What you should do: List every line of the listing below that contains the string "shortInstrumentName", matching case exactly.

(Collected data entries)
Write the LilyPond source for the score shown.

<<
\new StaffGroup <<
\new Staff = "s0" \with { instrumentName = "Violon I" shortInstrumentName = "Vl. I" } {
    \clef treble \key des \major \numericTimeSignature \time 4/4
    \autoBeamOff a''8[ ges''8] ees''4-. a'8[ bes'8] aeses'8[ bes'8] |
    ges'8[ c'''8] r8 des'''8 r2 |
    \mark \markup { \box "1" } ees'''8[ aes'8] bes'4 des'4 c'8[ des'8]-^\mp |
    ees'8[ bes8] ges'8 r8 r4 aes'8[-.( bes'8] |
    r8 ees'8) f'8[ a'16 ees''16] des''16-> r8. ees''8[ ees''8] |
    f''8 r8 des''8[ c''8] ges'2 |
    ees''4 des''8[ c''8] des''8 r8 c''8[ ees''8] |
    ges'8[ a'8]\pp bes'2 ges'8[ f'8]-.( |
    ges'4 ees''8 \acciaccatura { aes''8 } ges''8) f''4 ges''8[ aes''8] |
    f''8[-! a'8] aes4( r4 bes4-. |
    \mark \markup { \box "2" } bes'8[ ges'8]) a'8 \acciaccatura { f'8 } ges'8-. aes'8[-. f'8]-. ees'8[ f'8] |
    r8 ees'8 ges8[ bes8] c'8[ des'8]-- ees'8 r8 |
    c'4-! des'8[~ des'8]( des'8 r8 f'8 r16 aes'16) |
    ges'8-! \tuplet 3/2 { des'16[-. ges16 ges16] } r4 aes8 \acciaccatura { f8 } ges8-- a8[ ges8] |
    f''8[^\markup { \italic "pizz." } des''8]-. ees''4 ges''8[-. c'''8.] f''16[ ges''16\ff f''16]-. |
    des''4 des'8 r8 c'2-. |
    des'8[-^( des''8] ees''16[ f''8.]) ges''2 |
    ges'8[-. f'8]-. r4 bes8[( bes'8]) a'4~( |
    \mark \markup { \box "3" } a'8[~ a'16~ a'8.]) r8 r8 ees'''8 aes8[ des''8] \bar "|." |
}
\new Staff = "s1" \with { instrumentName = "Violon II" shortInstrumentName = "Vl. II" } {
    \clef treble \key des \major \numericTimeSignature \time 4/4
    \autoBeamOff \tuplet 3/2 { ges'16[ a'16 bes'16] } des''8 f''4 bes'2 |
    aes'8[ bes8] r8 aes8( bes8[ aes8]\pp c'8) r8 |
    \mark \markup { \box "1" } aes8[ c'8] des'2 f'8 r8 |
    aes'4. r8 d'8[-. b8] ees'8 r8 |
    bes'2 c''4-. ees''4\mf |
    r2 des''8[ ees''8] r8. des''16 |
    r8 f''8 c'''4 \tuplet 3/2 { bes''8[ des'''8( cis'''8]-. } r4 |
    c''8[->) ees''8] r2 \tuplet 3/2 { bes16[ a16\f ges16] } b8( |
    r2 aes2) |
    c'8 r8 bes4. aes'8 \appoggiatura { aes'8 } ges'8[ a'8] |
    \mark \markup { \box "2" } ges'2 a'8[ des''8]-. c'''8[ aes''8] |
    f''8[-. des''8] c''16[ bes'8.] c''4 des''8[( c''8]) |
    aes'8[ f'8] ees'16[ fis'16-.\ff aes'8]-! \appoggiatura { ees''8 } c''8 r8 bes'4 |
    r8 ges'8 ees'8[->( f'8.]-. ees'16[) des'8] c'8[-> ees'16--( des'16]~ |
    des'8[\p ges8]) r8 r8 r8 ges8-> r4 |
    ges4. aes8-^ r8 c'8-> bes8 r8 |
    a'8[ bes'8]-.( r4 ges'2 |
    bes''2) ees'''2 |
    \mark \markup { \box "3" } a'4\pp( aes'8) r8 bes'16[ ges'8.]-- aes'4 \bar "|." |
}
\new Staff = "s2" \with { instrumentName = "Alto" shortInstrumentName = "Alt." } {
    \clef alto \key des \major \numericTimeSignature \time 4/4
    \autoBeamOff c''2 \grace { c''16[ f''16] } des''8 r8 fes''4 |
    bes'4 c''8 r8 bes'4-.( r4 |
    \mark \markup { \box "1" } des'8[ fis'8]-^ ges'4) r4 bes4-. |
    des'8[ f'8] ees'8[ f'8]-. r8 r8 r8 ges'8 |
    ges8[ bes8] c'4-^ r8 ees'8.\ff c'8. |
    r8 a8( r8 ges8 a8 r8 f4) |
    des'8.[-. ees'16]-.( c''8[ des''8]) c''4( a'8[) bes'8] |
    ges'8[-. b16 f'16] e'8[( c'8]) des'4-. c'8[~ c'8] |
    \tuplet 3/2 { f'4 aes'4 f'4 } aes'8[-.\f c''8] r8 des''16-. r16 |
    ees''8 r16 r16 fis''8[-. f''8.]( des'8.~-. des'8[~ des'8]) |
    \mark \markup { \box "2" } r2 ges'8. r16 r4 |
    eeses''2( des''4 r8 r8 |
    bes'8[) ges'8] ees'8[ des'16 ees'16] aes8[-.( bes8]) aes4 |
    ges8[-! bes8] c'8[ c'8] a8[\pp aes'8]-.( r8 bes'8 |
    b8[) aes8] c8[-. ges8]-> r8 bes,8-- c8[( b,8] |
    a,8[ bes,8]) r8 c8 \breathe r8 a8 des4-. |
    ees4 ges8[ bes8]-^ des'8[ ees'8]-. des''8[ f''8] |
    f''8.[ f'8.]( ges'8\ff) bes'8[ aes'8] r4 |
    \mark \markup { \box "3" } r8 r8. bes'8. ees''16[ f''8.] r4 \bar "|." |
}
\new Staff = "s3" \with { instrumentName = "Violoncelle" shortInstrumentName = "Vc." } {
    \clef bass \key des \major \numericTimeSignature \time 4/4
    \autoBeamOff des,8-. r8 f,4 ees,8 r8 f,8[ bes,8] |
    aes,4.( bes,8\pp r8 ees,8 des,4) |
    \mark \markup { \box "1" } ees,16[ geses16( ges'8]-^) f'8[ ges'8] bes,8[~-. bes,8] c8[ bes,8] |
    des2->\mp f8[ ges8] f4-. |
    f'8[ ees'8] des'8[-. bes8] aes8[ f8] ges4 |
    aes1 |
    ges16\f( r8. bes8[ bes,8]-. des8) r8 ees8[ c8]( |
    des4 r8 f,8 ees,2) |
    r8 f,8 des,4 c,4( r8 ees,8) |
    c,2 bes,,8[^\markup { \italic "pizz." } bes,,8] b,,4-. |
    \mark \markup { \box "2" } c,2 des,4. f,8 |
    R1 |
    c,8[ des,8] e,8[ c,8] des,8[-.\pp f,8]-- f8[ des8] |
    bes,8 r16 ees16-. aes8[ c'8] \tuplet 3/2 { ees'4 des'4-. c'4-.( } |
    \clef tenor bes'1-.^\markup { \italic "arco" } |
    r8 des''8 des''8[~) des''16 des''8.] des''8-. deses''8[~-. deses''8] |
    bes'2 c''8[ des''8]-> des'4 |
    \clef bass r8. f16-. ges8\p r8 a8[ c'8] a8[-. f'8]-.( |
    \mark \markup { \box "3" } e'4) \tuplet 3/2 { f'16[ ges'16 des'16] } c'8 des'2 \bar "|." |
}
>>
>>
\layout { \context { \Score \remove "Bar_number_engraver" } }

The output:
\new Staff = "s0" \with { instrumentName = "Violon I" shortInstrumentName = "Vl. I" } {
\new Staff = "s1" \with { instrumentName = "Violon II" shortInstrumentName = "Vl. II" } {
\new Staff = "s2" \with { instrumentName = "Alto" shortInstrumentName = "Alt." } {
\new Staff = "s3" \with { instrumentName = "Violoncelle" shortInstrumentName = "Vc." } {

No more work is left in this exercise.